:: Source data ::
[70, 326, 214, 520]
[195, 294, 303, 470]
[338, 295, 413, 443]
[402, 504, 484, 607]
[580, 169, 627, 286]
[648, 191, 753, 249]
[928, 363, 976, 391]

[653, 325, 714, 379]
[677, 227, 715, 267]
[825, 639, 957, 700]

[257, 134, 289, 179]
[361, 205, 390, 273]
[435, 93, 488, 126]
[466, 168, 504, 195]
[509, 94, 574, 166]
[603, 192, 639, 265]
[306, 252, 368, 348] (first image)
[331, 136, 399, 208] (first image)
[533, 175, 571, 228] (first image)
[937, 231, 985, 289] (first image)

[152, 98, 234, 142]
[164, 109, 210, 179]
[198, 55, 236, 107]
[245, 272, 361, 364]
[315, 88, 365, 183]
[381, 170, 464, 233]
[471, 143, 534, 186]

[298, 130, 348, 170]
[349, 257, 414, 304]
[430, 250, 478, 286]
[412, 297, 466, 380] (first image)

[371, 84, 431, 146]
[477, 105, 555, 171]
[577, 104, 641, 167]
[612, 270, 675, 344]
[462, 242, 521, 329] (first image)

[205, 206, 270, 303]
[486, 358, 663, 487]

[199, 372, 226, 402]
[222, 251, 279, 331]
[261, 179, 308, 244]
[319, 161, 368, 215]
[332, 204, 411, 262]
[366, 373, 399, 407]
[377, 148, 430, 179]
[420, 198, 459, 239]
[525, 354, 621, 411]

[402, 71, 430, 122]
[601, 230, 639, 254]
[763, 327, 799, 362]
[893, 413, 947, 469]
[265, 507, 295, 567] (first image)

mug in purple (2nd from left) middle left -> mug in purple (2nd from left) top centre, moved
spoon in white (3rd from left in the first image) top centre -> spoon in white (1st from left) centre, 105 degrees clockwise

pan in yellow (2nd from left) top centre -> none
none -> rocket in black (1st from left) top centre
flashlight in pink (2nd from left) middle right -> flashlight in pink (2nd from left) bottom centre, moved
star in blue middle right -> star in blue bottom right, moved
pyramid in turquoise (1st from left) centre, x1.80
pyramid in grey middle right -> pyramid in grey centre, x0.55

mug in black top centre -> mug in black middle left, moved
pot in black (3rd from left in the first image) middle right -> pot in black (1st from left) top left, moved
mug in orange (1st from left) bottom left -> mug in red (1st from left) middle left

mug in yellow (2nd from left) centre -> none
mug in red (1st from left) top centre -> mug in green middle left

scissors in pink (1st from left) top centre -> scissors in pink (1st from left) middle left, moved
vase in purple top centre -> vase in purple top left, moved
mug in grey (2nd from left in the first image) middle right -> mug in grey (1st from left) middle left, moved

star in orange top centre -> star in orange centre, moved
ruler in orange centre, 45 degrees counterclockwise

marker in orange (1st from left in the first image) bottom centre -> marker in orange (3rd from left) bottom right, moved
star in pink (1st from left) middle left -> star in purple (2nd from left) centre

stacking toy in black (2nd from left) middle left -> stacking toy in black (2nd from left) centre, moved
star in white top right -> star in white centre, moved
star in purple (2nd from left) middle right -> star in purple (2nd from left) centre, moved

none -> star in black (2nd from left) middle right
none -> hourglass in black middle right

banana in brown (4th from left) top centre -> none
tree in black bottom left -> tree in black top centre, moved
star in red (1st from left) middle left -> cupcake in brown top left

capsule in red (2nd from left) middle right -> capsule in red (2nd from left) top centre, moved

:: What is required ::
Write down exactly the span of lines above from the one containing "[338, 295, 413, 443]" to the one containing "mug in purple (2nd from left) middle", both ends included.

:: Task answer ::
[338, 295, 413, 443]
[402, 504, 484, 607]
[580, 169, 627, 286]
[648, 191, 753, 249]
[928, 363, 976, 391]

[653, 325, 714, 379]
[677, 227, 715, 267]
[825, 639, 957, 700]

[257, 134, 289, 179]
[361, 205, 390, 273]
[435, 93, 488, 126]
[466, 168, 504, 195]
[509, 94, 574, 166]
[603, 192, 639, 265]
[306, 252, 368, 348] (first image)
[331, 136, 399, 208] (first image)
[533, 175, 571, 228] (first image)
[937, 231, 985, 289] (first image)

[152, 98, 234, 142]
[164, 109, 210, 179]
[198, 55, 236, 107]
[245, 272, 361, 364]
[315, 88, 365, 183]
[381, 170, 464, 233]
[471, 143, 534, 186]

[298, 130, 348, 170]
[349, 257, 414, 304]
[430, 250, 478, 286]
[412, 297, 466, 380] (first image)

[371, 84, 431, 146]
[477, 105, 555, 171]
[577, 104, 641, 167]
[612, 270, 675, 344]
[462, 242, 521, 329] (first image)

[205, 206, 270, 303]
[486, 358, 663, 487]

[199, 372, 226, 402]
[222, 251, 279, 331]
[261, 179, 308, 244]
[319, 161, 368, 215]
[332, 204, 411, 262]
[366, 373, 399, 407]
[377, 148, 430, 179]
[420, 198, 459, 239]
[525, 354, 621, 411]

[402, 71, 430, 122]
[601, 230, 639, 254]
[763, 327, 799, 362]
[893, 413, 947, 469]
[265, 507, 295, 567] (first image)

mug in purple (2nd from left) middle left -> mug in purple (2nd from left) top centre, moved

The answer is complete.